What to do: Scan the lines below for the string "rocket" and copy every one that has it.

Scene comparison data
Segment Open
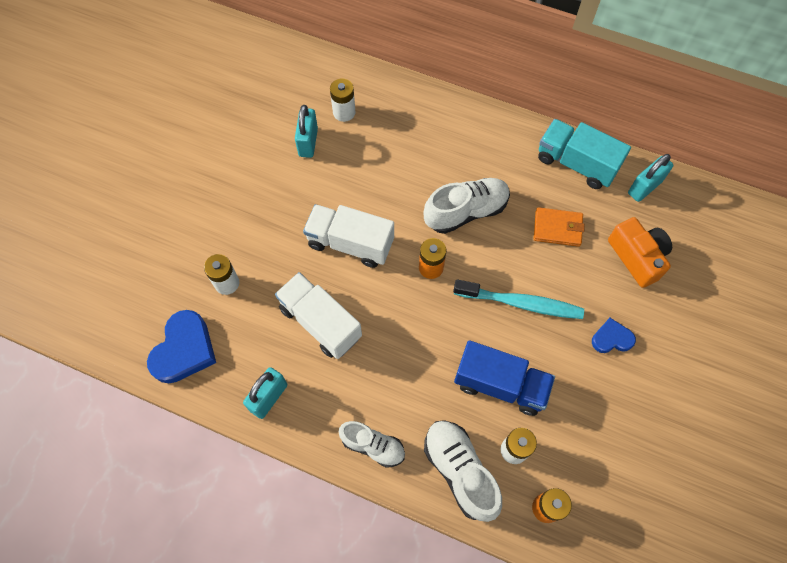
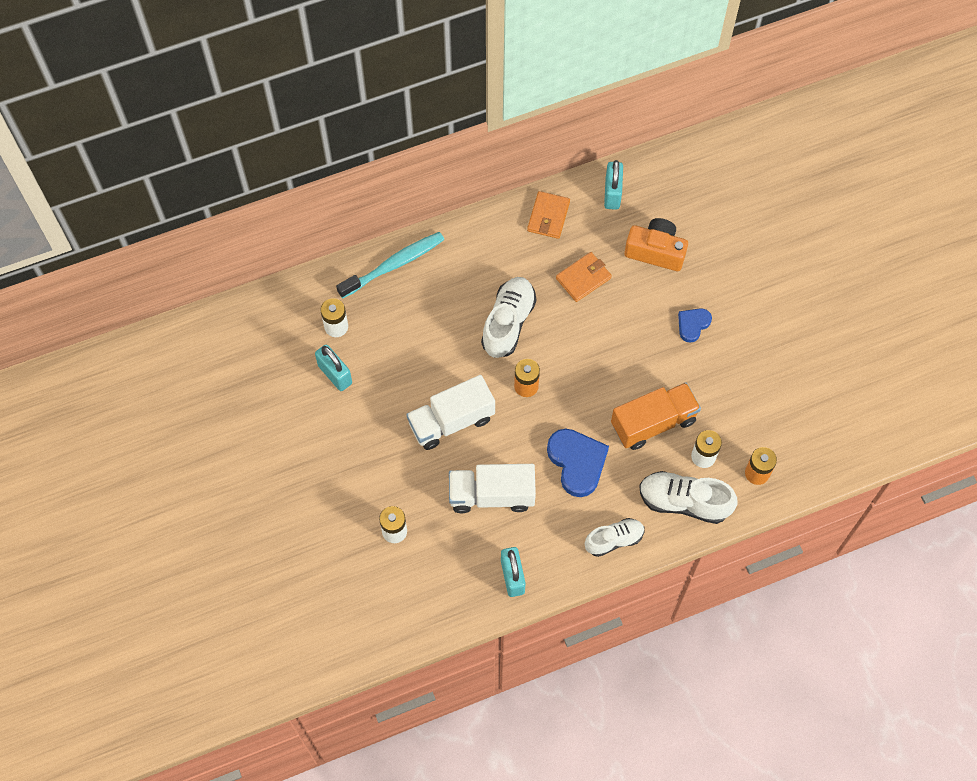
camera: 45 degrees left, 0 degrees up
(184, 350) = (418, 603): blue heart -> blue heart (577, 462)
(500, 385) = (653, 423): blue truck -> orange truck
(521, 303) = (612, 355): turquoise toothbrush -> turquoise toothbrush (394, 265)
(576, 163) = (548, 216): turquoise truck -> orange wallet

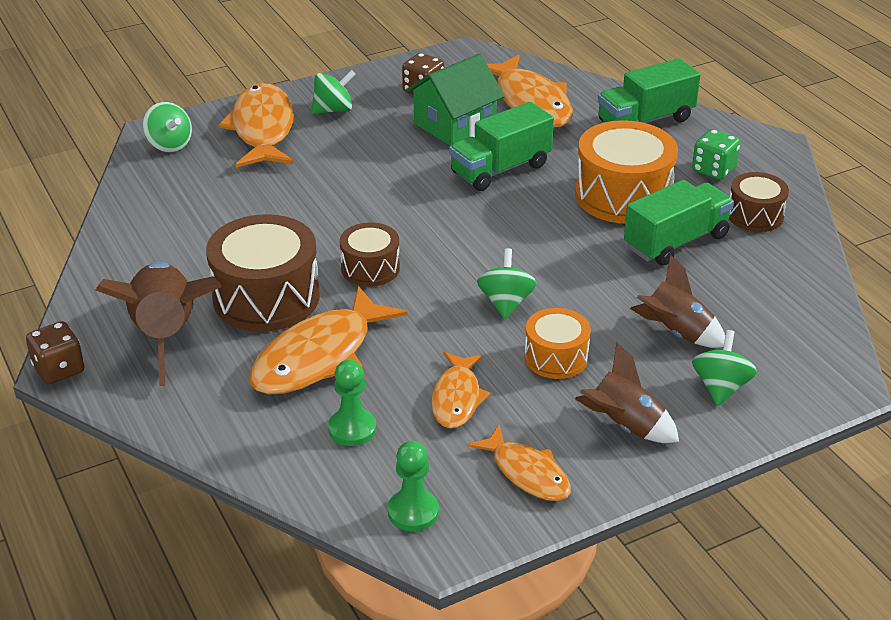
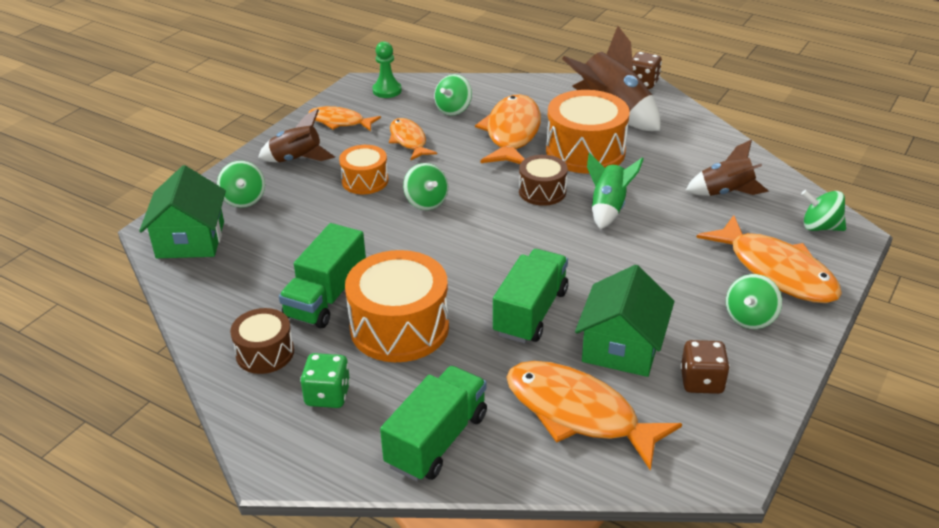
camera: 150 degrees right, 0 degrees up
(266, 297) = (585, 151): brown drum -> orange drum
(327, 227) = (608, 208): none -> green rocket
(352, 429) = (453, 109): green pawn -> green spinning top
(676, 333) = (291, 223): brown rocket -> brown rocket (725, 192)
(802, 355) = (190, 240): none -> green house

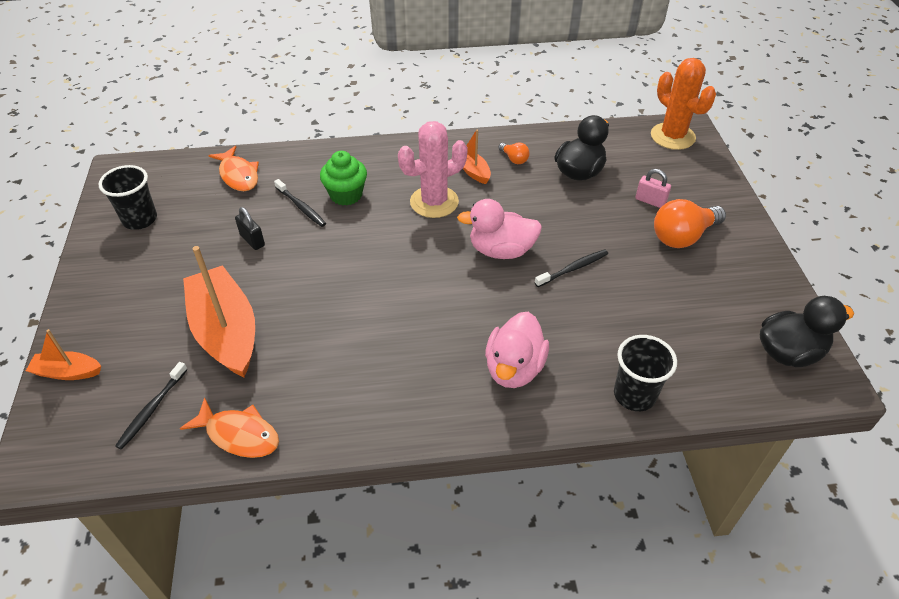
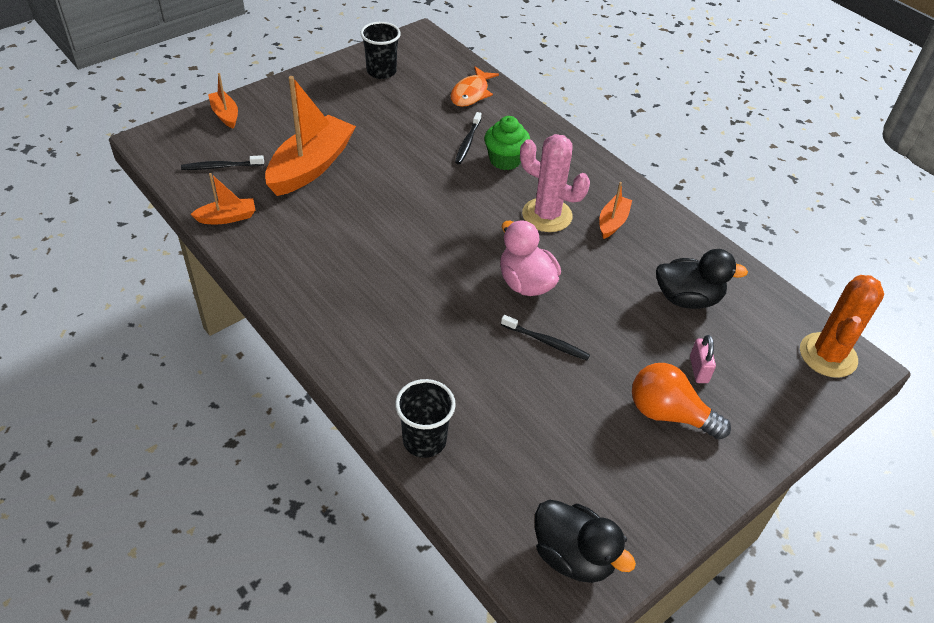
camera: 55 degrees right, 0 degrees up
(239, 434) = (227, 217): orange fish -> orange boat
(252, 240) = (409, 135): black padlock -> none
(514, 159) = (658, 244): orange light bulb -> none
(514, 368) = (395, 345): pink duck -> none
Segment Closed
Task result:
(327, 227) = (608, 208): none -> green rocket
(676, 333) = (291, 223): brown rocket -> brown rocket (725, 192)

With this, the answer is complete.